PROBLEM DETAILS
Your answer must consist solely of the line containing "pin (497 263)" and each line after it through the end of the data, copied exactly.

Top of EXTRACTED ENTRIES

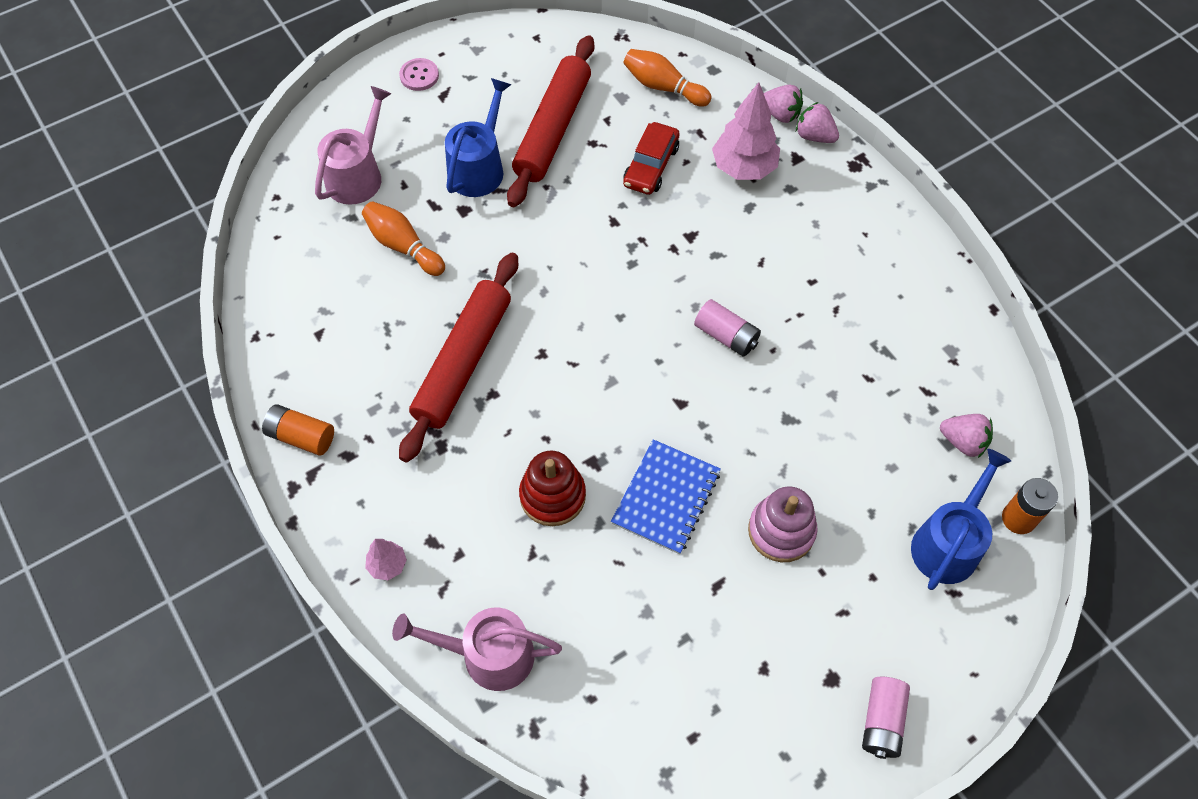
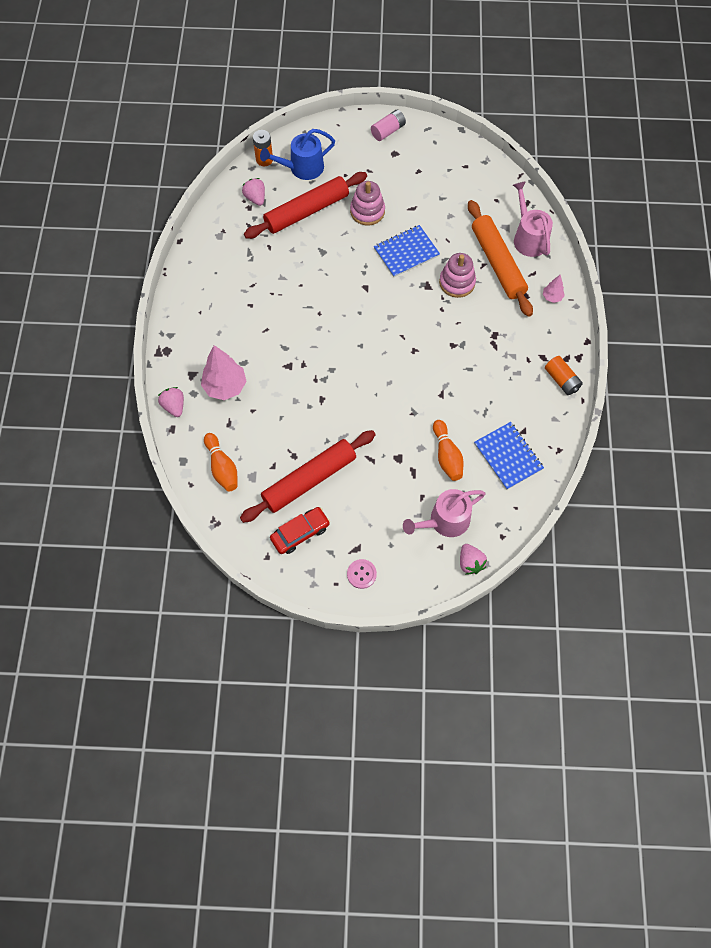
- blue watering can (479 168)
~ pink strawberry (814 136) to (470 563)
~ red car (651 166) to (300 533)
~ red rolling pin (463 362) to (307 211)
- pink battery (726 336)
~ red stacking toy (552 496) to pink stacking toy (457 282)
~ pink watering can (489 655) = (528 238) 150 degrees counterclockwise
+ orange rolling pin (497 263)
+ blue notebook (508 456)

Bottom of EXTRACTED ENTRIES

RESPONSE
+ orange rolling pin (497 263)
+ blue notebook (508 456)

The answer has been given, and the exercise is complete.